ASSIGNED TASK: Repeat exactly, and only, the lines of the entries below from the one with "orange triangle: (587, 263)" through the one with "red line: (176, 557) -> (299, 658), turned 44", both ends included.

━━ RECORDS SHOWN ━━

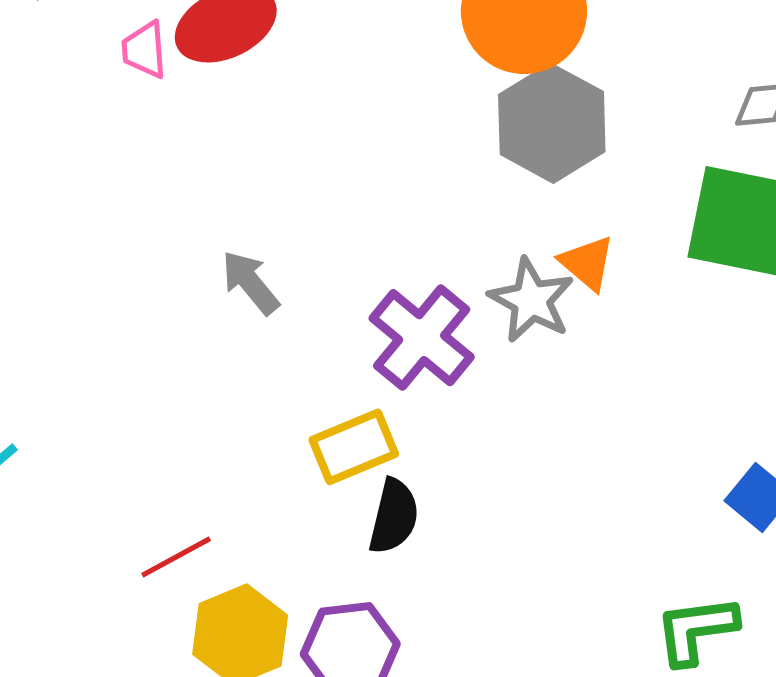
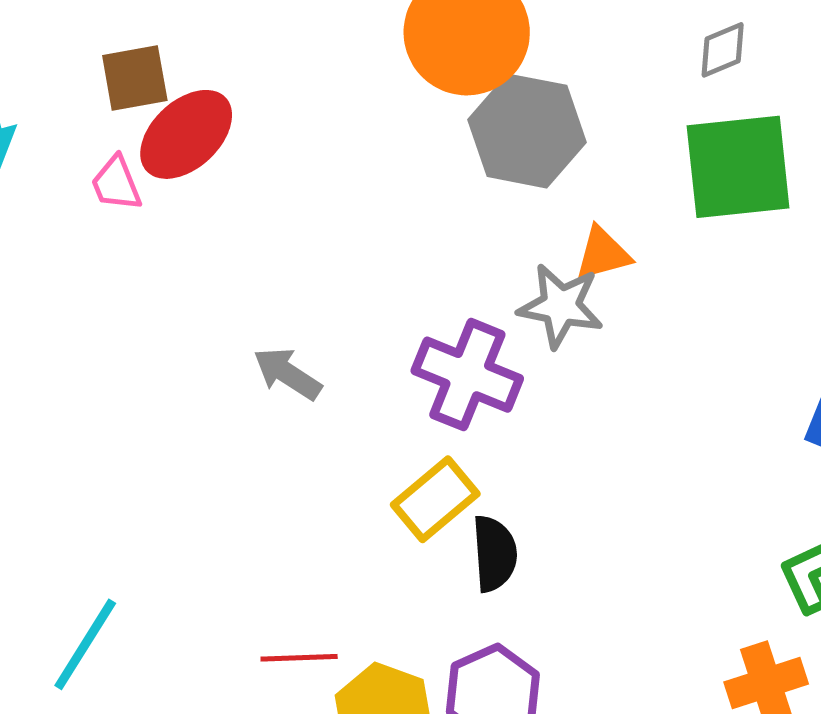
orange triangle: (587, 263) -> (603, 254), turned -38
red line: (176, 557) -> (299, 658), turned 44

━━━
━━ RECORDS SHOWN ━━

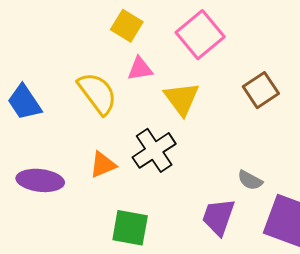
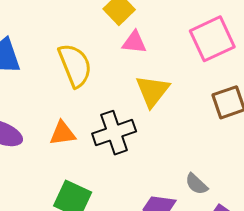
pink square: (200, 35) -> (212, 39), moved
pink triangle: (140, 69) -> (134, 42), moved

━━━
━━ RECORDS SHOWN ━━

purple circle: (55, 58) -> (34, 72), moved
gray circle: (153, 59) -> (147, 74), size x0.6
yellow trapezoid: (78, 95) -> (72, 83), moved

━━━

SOLUTION FOR THIS TASK:
orange triangle: (587, 263) -> (603, 254), turned -38
red line: (176, 557) -> (299, 658), turned 44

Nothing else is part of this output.